═════ Exercise data ═════

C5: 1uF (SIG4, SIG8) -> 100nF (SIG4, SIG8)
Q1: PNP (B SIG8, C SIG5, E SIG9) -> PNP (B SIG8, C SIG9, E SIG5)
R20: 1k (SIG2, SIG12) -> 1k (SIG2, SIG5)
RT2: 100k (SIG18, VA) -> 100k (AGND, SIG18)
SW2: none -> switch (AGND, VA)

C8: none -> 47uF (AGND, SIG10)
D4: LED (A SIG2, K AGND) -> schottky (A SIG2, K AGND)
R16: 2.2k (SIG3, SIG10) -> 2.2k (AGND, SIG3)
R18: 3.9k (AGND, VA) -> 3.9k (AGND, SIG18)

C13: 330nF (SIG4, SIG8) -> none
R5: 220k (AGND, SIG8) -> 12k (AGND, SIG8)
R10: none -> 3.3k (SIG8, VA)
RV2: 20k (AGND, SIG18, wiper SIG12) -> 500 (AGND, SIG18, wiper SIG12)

═════

In your reply, restate exactly the lines from the start of the records above through the line holding "R10: none -> 3.3k (SIG8, VA)", including both, and nothing else.

__Response area__.
C5: 1uF (SIG4, SIG8) -> 100nF (SIG4, SIG8)
Q1: PNP (B SIG8, C SIG5, E SIG9) -> PNP (B SIG8, C SIG9, E SIG5)
R20: 1k (SIG2, SIG12) -> 1k (SIG2, SIG5)
RT2: 100k (SIG18, VA) -> 100k (AGND, SIG18)
SW2: none -> switch (AGND, VA)

C8: none -> 47uF (AGND, SIG10)
D4: LED (A SIG2, K AGND) -> schottky (A SIG2, K AGND)
R16: 2.2k (SIG3, SIG10) -> 2.2k (AGND, SIG3)
R18: 3.9k (AGND, VA) -> 3.9k (AGND, SIG18)

C13: 330nF (SIG4, SIG8) -> none
R5: 220k (AGND, SIG8) -> 12k (AGND, SIG8)
R10: none -> 3.3k (SIG8, VA)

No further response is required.